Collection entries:
BEGIN

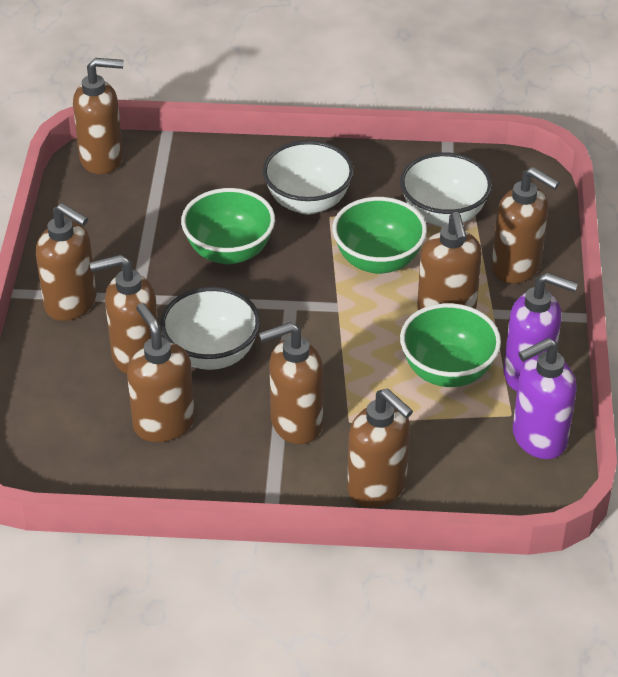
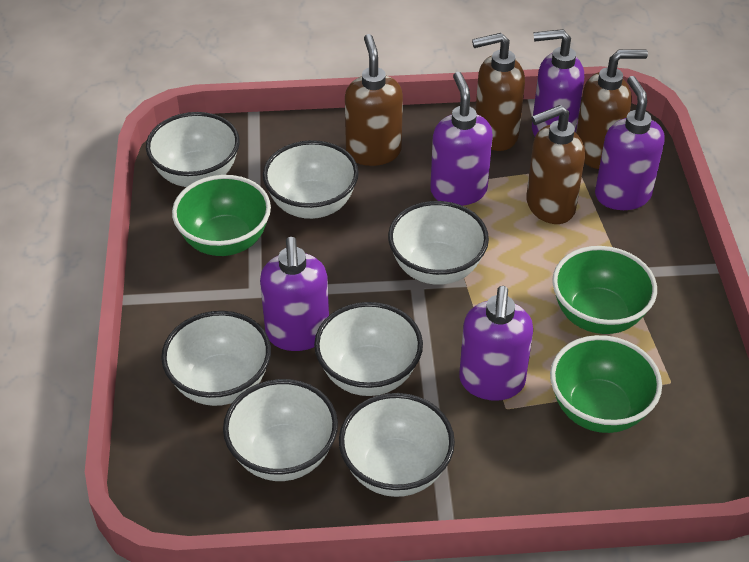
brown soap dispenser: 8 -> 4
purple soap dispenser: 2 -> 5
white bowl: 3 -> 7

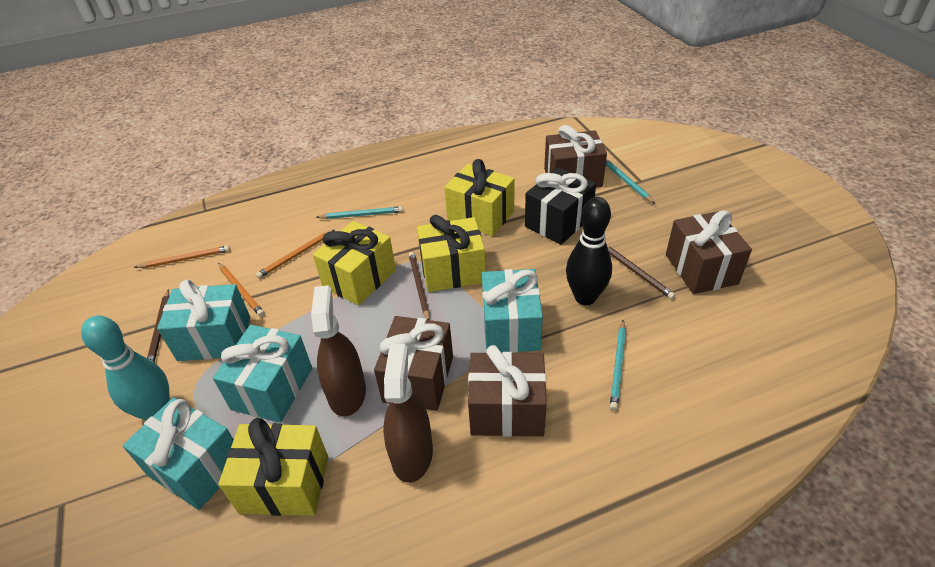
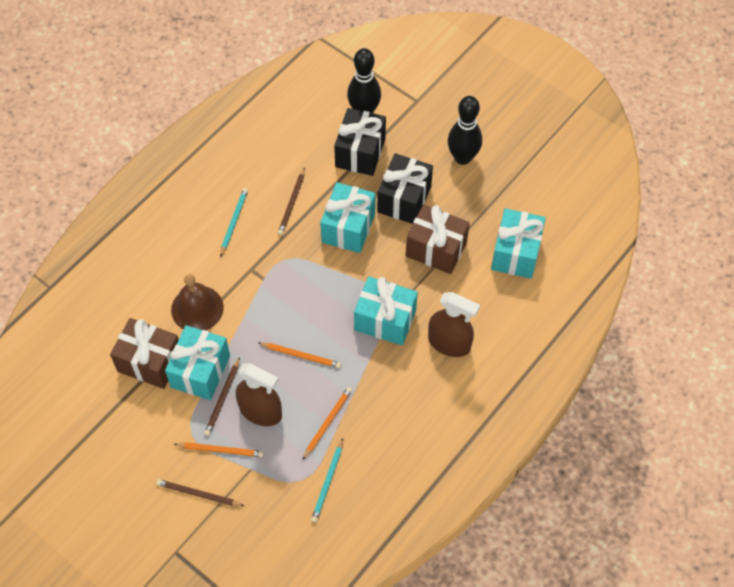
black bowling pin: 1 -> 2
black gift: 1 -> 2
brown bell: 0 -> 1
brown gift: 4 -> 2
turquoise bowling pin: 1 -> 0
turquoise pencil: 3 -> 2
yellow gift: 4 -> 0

END

> **Exercise description**
Restate word for word the lines that begin at the one containing "purple soap dispenser: 2 -> 5" and end with the final line of the records. Pictures stay out.

> **Expected output**
purple soap dispenser: 2 -> 5
white bowl: 3 -> 7

black bowling pin: 1 -> 2
black gift: 1 -> 2
brown bell: 0 -> 1
brown gift: 4 -> 2
turquoise bowling pin: 1 -> 0
turquoise pencil: 3 -> 2
yellow gift: 4 -> 0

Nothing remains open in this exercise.